• _REQUIRED TASK_: Rewrite the stretch from the start of the entries through the line containing "The width and" as a numbered list, omitting any blank lines.

• _GIVEN RECORDS_:

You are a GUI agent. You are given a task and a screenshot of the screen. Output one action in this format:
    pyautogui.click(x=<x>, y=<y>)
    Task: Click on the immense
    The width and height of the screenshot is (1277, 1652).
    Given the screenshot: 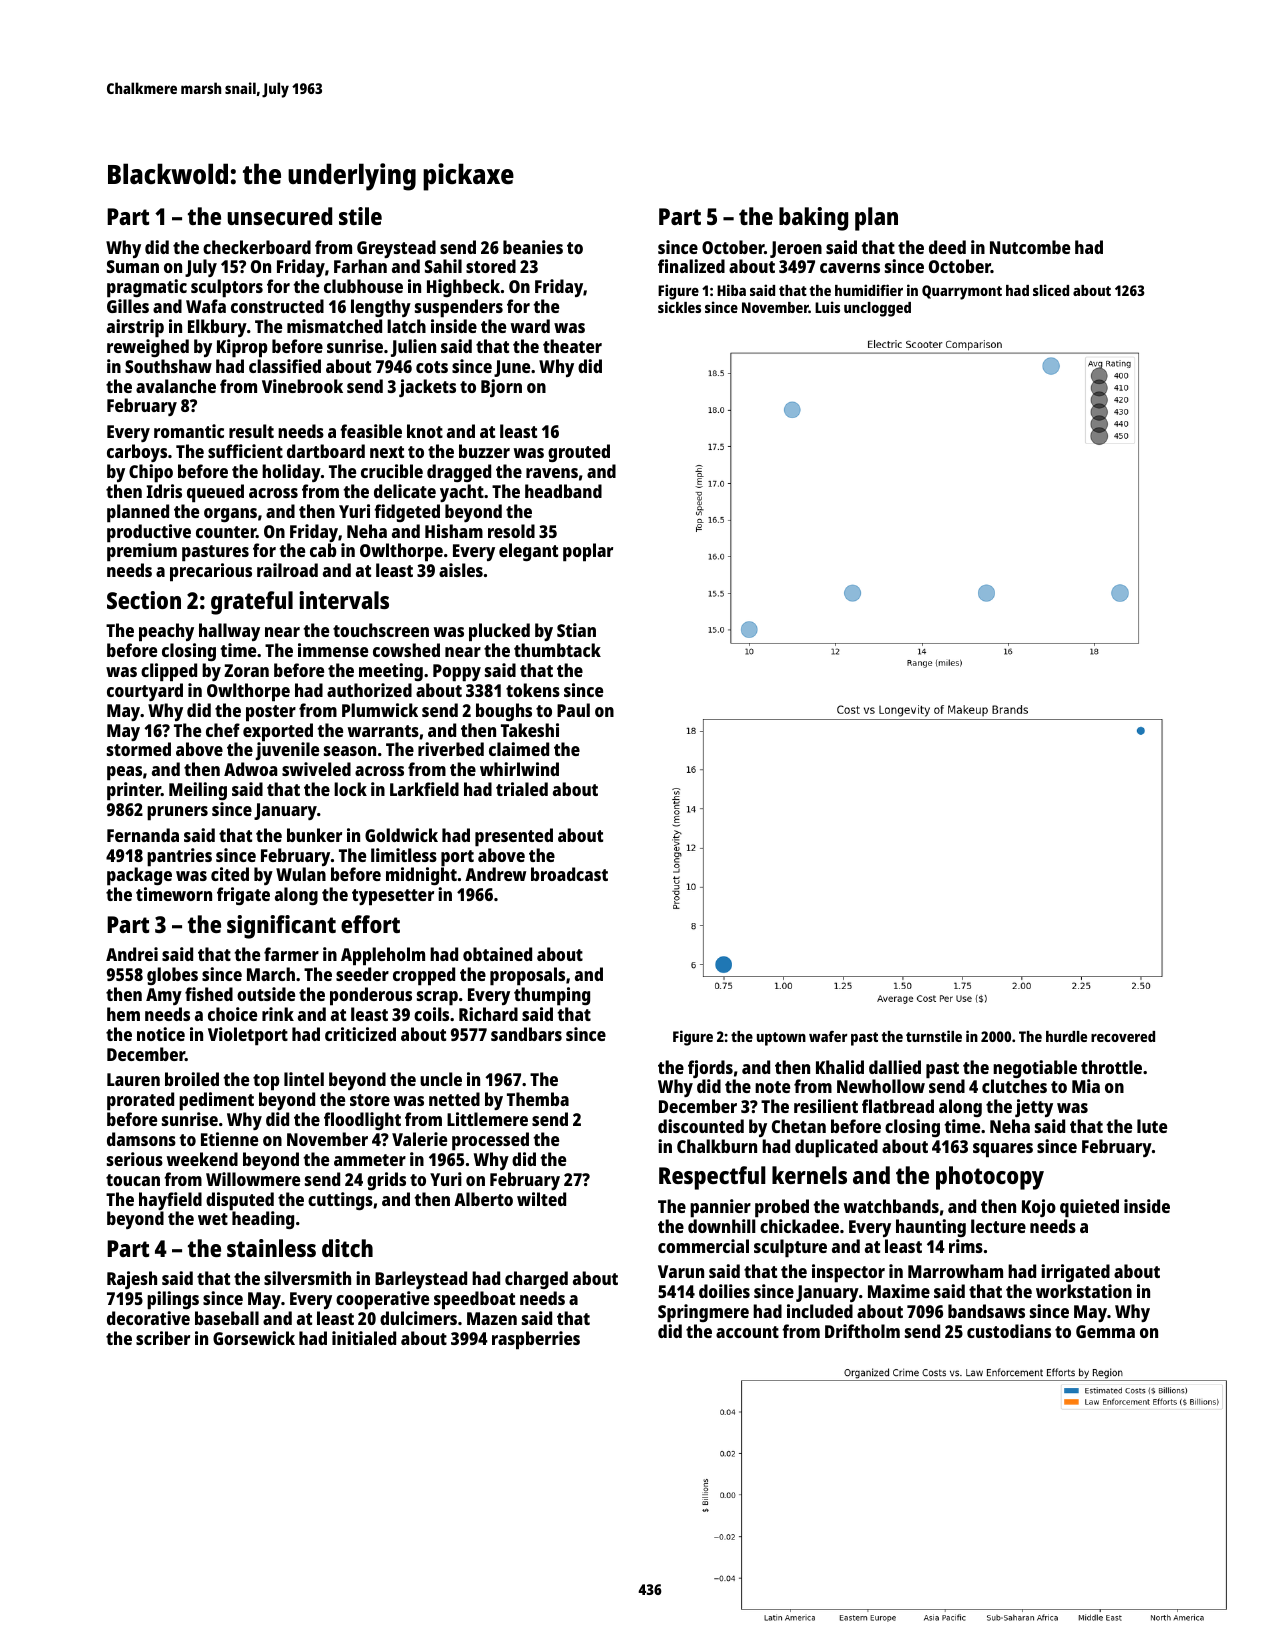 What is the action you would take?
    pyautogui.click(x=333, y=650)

• _ANSWER FOR THIS EXERCISE_:
1. You are a GUI agent. You are given a task and a screenshot of the screen. Output one action in this format:
2.     pyautogui.click(x=<x>, y=<y>)
3.     Task: Click on the immense
4.     The width and height of the screenshot is (1277, 1652).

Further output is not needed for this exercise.